-- Extracted material follows --
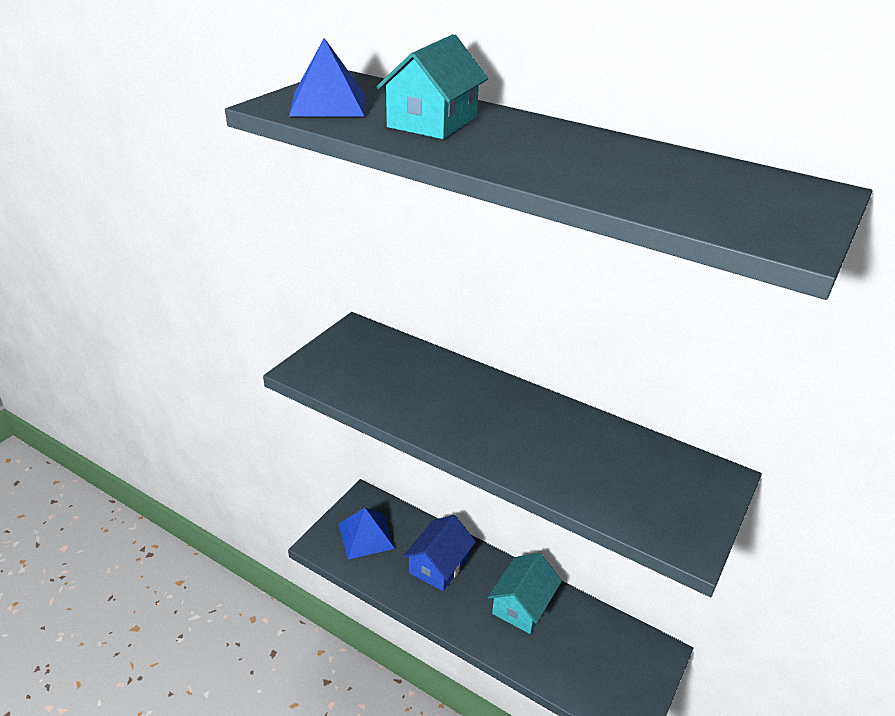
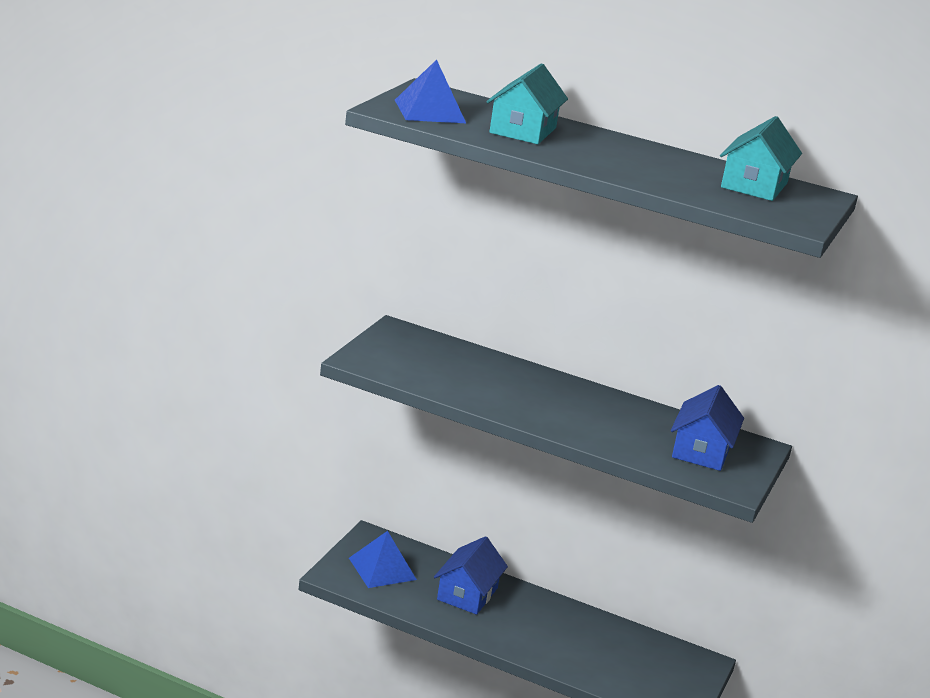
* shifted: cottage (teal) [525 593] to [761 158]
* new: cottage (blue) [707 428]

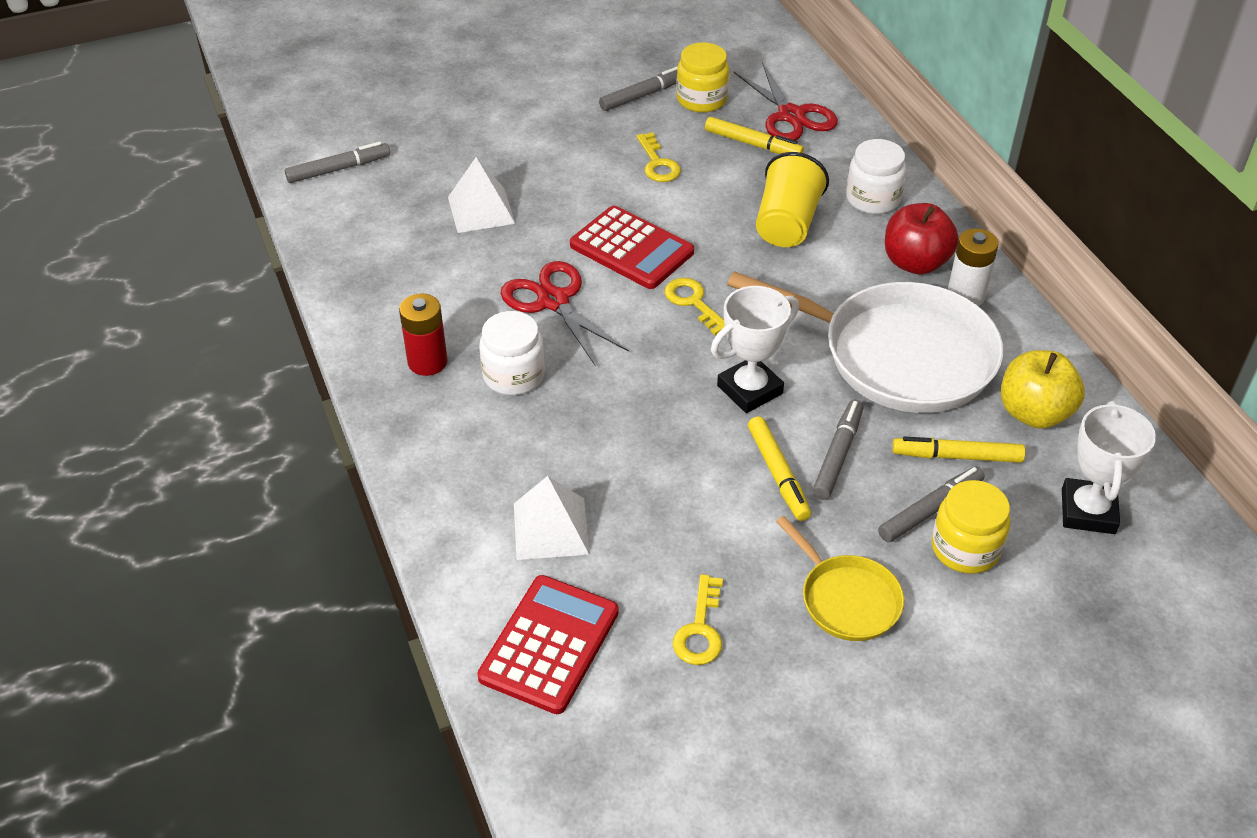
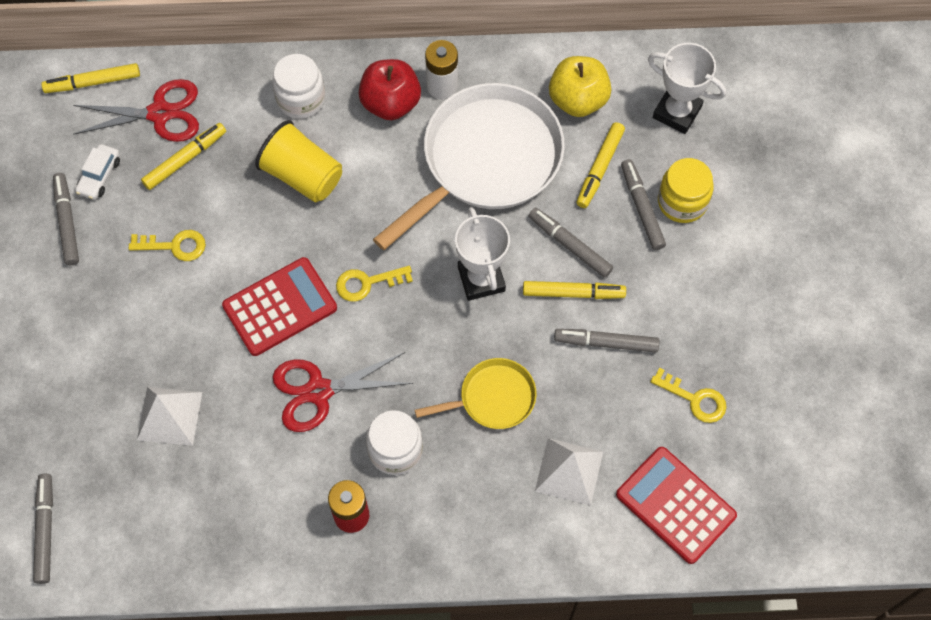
* swapped: preserve jar (golden) [702 77] to car (pure white) [97 172]
* shifted: pan (golden) [840 578] to [476 393]
* new: marker pen (golden) [90 78]
* new: marker pen (gray) [606 341]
-- Extracted material concluded --
> [What the task asks]: The answer must be the full set of records, repeated exactly, with no pictures.

> [Expected output]:
* shifted: cottage (teal) [525 593] to [761 158]
* new: cottage (blue) [707 428]

* swapped: preserve jar (golden) [702 77] to car (pure white) [97 172]
* shifted: pan (golden) [840 578] to [476 393]
* new: marker pen (golden) [90 78]
* new: marker pen (gray) [606 341]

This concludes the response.